BEGIN INFORMATION SUPPLIED

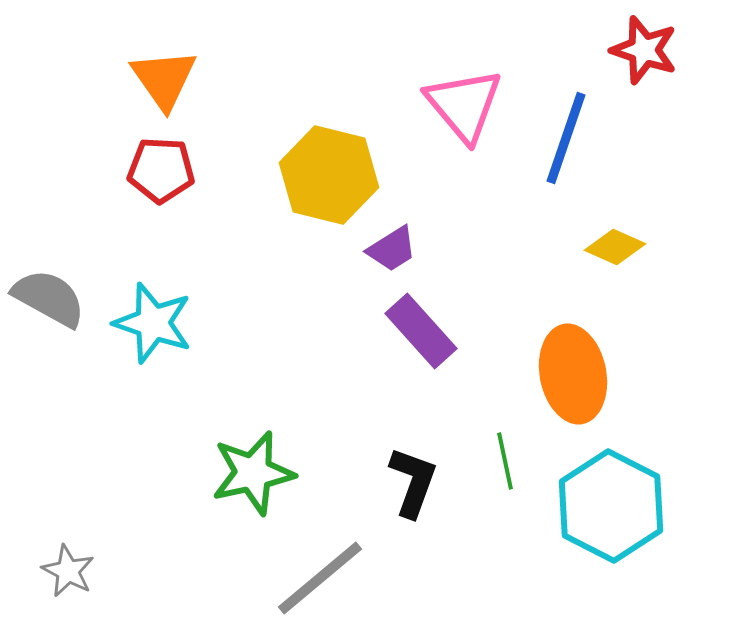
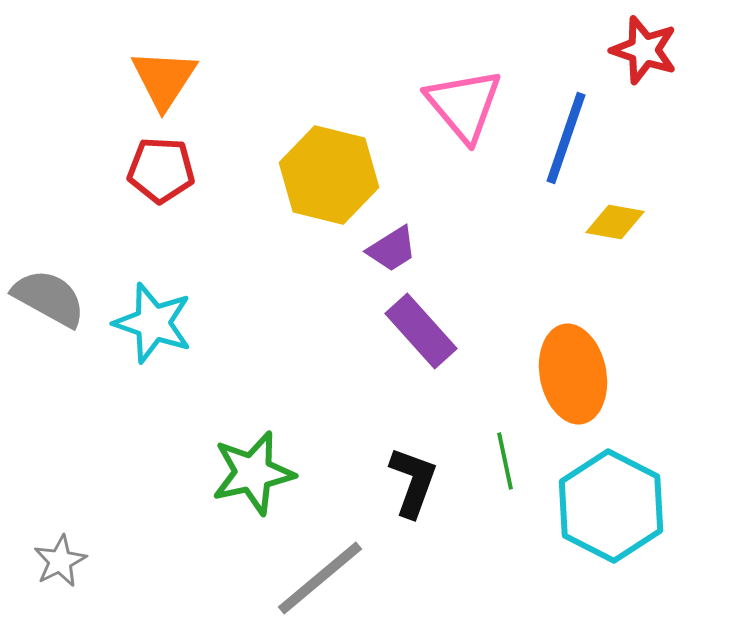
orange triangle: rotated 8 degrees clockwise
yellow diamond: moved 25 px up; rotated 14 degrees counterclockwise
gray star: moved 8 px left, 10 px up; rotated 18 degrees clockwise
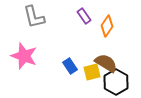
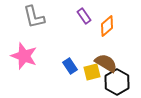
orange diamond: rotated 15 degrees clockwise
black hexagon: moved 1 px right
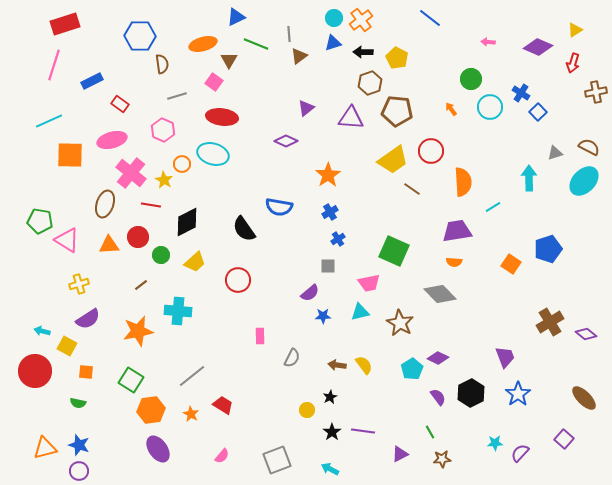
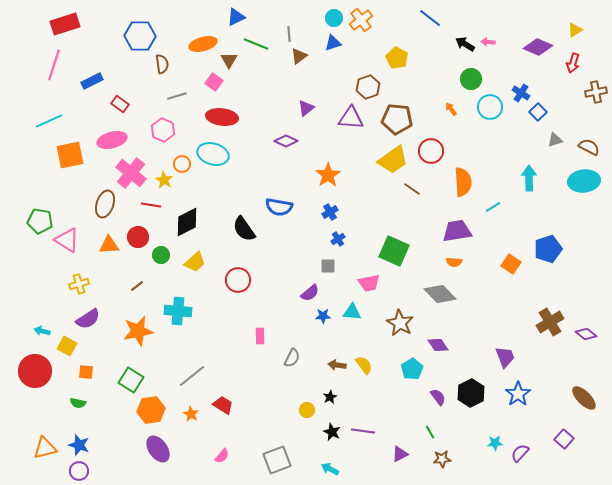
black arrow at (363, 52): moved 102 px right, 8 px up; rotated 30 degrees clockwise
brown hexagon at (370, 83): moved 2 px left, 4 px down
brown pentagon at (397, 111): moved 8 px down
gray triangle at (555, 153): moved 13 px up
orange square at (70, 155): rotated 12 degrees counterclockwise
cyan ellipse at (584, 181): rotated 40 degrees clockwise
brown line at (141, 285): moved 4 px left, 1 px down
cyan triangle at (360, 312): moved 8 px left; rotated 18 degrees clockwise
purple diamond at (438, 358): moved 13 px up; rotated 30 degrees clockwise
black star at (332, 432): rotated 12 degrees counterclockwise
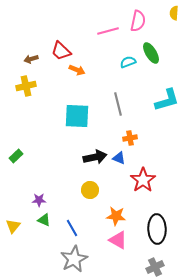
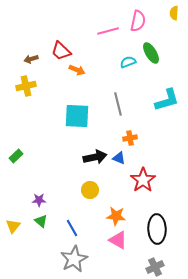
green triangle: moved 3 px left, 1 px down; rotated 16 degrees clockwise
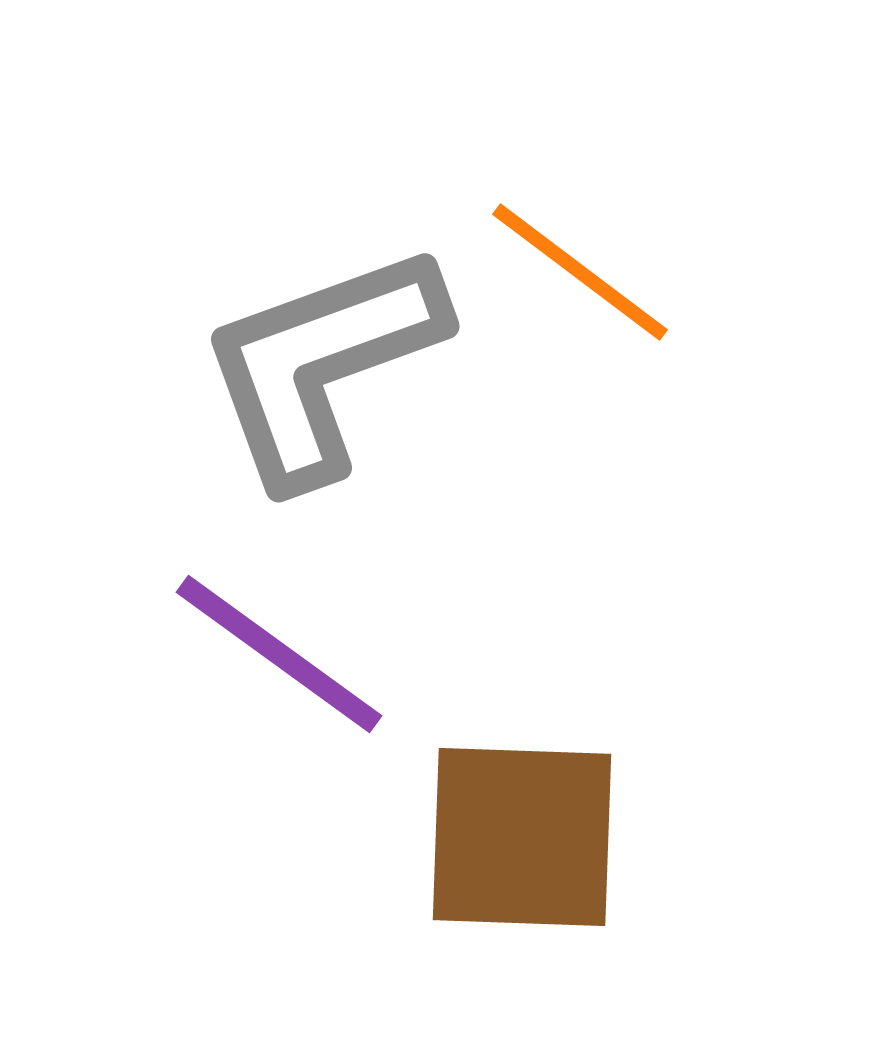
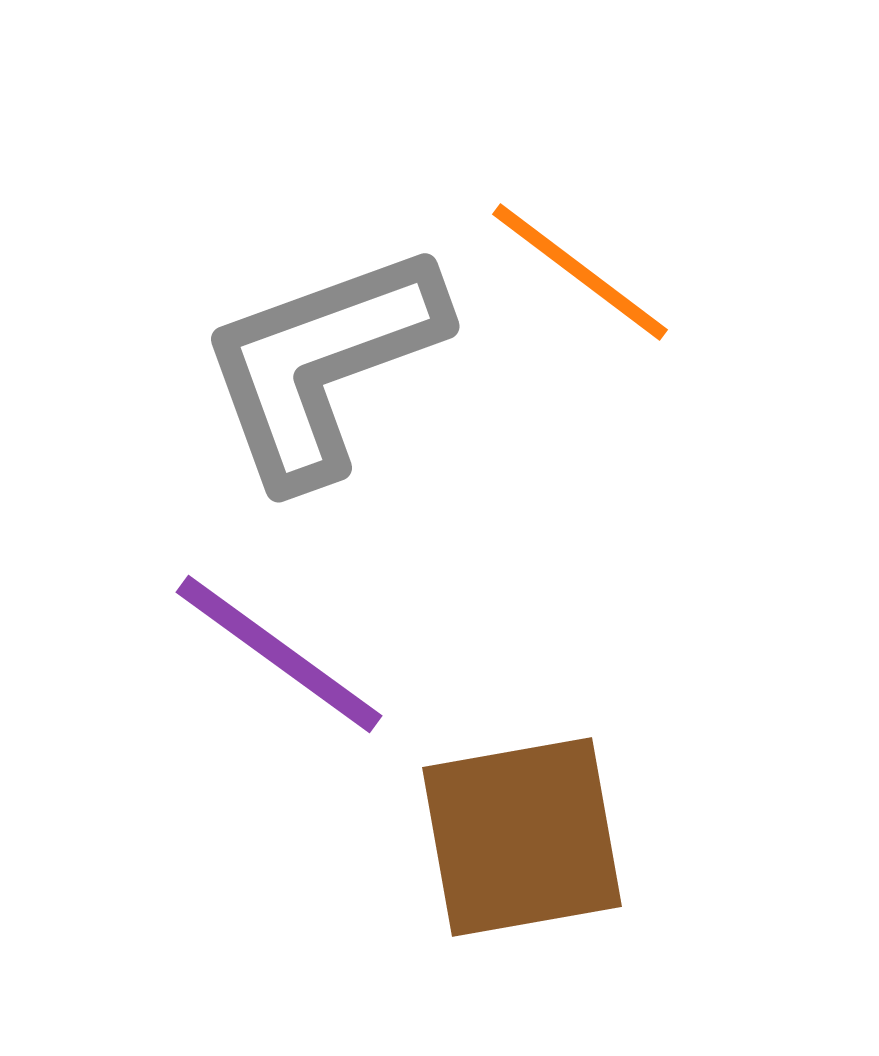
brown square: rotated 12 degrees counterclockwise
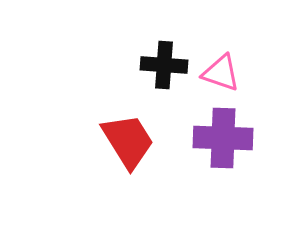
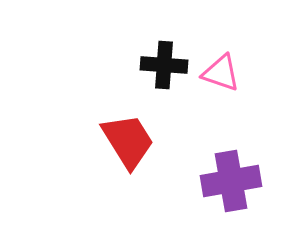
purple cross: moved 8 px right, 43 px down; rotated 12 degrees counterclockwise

END INFORMATION SUPPLIED
BEGIN INFORMATION SUPPLIED

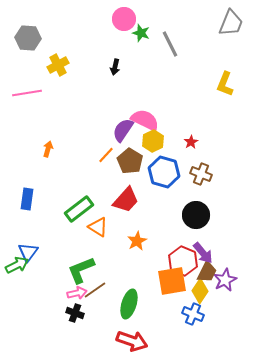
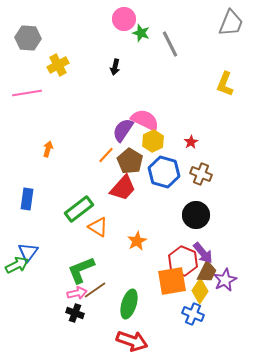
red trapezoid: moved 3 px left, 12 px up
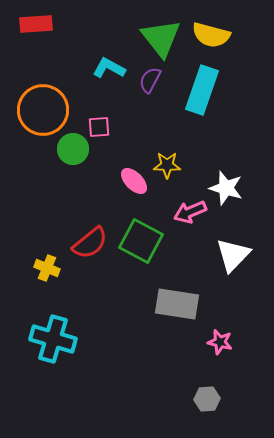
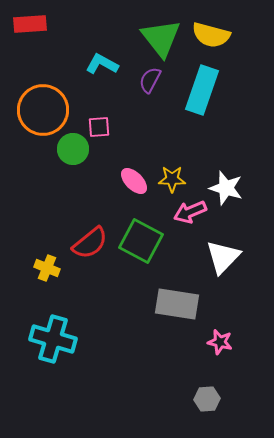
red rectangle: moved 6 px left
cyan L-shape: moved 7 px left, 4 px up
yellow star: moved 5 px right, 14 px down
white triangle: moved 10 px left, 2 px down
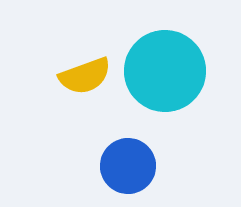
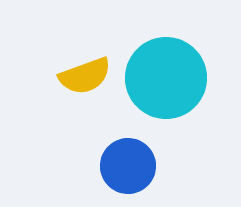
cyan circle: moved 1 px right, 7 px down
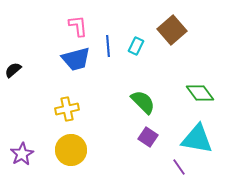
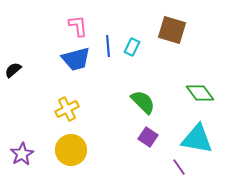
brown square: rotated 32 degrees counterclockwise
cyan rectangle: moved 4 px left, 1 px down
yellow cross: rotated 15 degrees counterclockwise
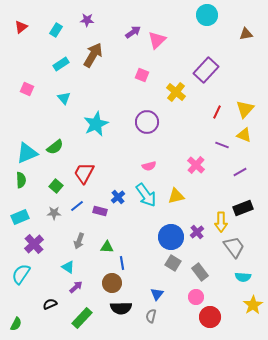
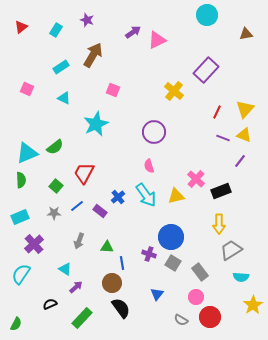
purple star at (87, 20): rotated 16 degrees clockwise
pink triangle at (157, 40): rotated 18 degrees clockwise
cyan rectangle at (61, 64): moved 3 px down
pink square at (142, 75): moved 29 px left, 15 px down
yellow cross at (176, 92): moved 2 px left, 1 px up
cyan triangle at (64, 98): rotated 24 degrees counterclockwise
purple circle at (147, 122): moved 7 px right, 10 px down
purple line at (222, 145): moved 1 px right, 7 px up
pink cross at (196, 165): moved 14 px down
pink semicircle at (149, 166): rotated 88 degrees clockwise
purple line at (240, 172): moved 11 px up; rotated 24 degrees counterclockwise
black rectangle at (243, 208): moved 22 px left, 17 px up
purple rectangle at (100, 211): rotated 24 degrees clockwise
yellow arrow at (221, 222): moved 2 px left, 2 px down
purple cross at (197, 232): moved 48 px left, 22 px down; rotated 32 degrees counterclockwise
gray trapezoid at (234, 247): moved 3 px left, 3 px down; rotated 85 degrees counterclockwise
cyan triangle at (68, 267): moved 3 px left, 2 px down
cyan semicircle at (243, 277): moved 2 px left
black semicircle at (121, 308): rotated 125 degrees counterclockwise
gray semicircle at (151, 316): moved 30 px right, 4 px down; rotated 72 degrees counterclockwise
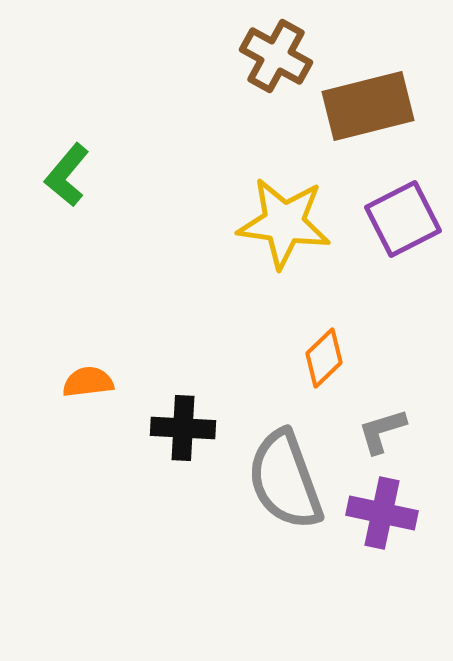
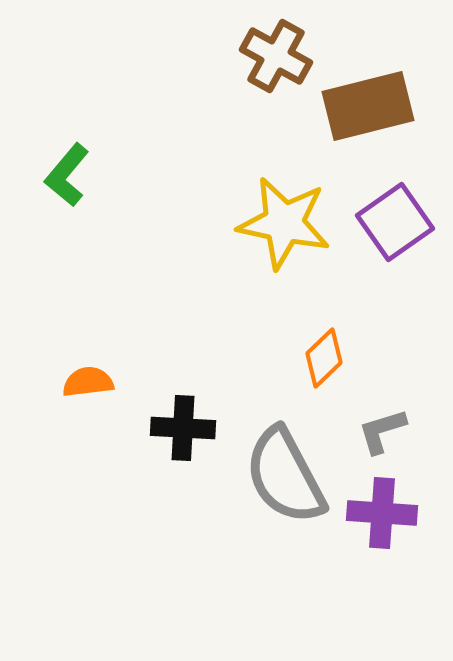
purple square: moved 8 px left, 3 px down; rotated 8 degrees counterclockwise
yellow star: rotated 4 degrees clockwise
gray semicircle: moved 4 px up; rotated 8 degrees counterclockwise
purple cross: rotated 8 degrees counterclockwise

END INFORMATION SUPPLIED

TASK TO CARRY OUT. Leaving out all pictures, set down exactly the lines of the material above, from the line with "orange triangle: rotated 8 degrees clockwise" to the line with "cyan ellipse at" inclusive, and no others.

ANSWER TO THE PROBLEM.
orange triangle: rotated 8 degrees clockwise
yellow diamond: moved 25 px up; rotated 14 degrees counterclockwise
gray star: moved 8 px left, 10 px up; rotated 18 degrees clockwise
orange diamond: rotated 15 degrees clockwise
black hexagon: moved 1 px right
black arrow at (363, 52): moved 102 px right, 8 px up; rotated 30 degrees clockwise
brown hexagon at (370, 83): moved 2 px left, 4 px down
brown pentagon at (397, 111): moved 8 px down
gray triangle at (555, 153): moved 13 px up
orange square at (70, 155): rotated 12 degrees counterclockwise
cyan ellipse at (584, 181): rotated 40 degrees clockwise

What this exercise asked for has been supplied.